▶ _Prompt_
Exact reproduction of all the data is required, with pictures excluded.

[[ Listed entries open ]]

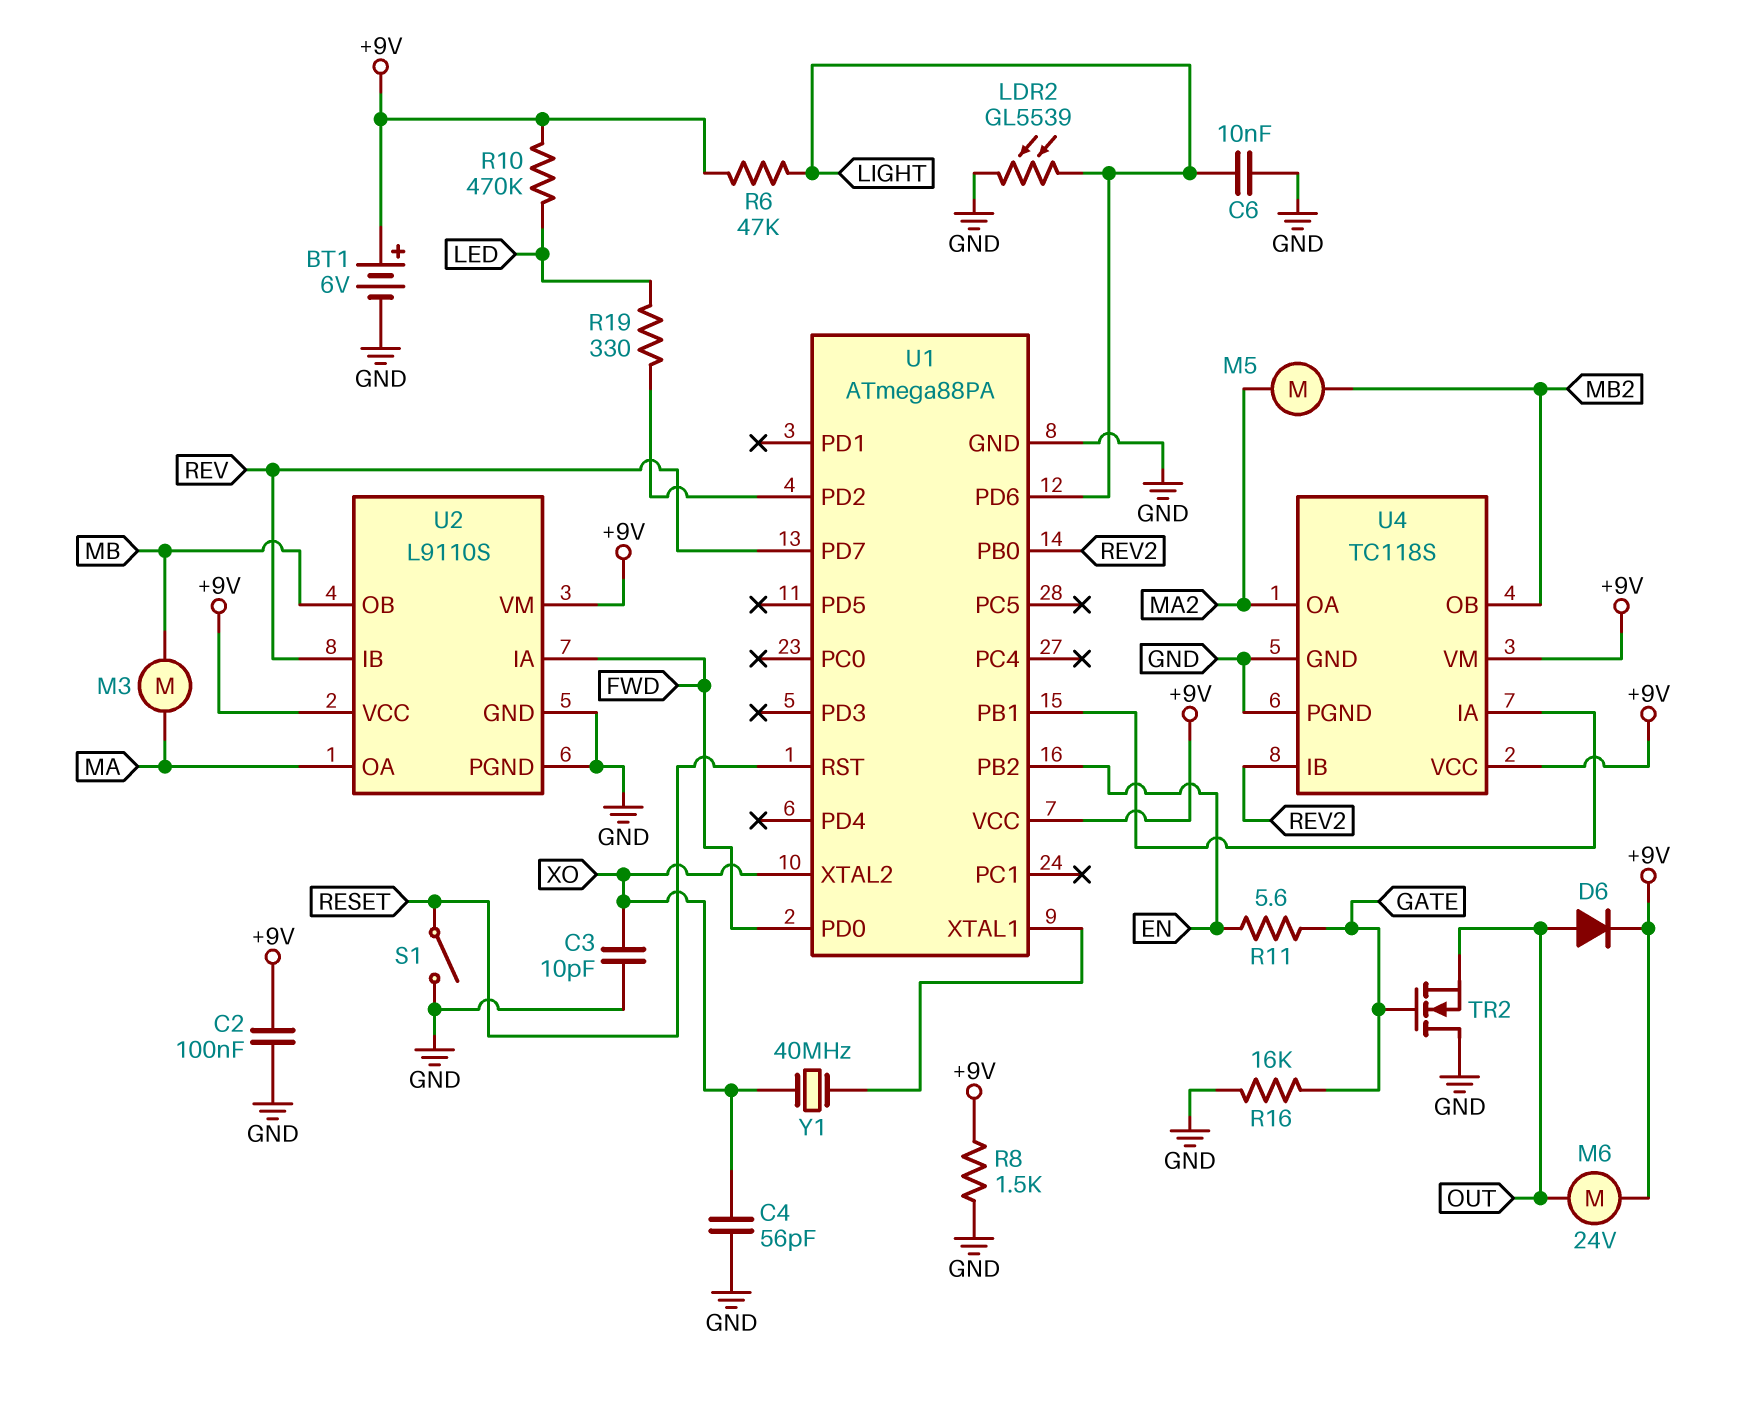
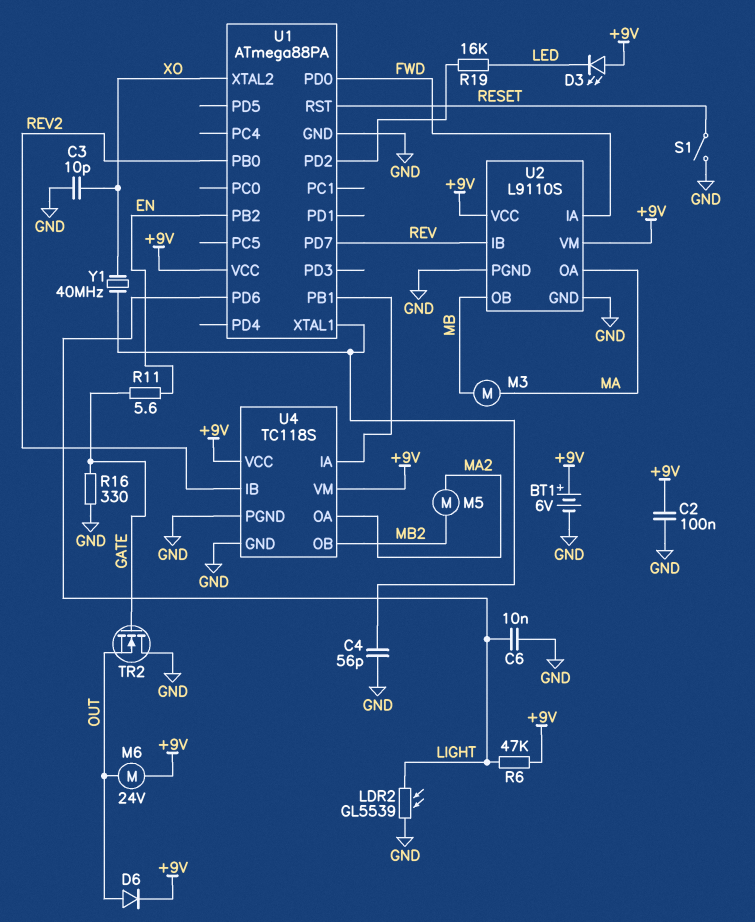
C4: 56pF (GND, XO) -> 56pF (GND, U1/XTAL1)
D3: none -> LED (A +9V, K LED)
R8: 1.5k (+9V, GND) -> none
R10: 470k (+9V, LED) -> none
R16: 16k (GATE, GND) -> 330 (GATE, GND)
R19: 330 (LED, U1/PD2) -> 16k (LED, U1/PD2)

[[ Listed entries closed ]]

▶ _The completed task_
C4: 56pF (GND, XO) -> 56pF (GND, U1/XTAL1)
D3: none -> LED (A +9V, K LED)
R8: 1.5k (+9V, GND) -> none
R10: 470k (+9V, LED) -> none
R16: 16k (GATE, GND) -> 330 (GATE, GND)
R19: 330 (LED, U1/PD2) -> 16k (LED, U1/PD2)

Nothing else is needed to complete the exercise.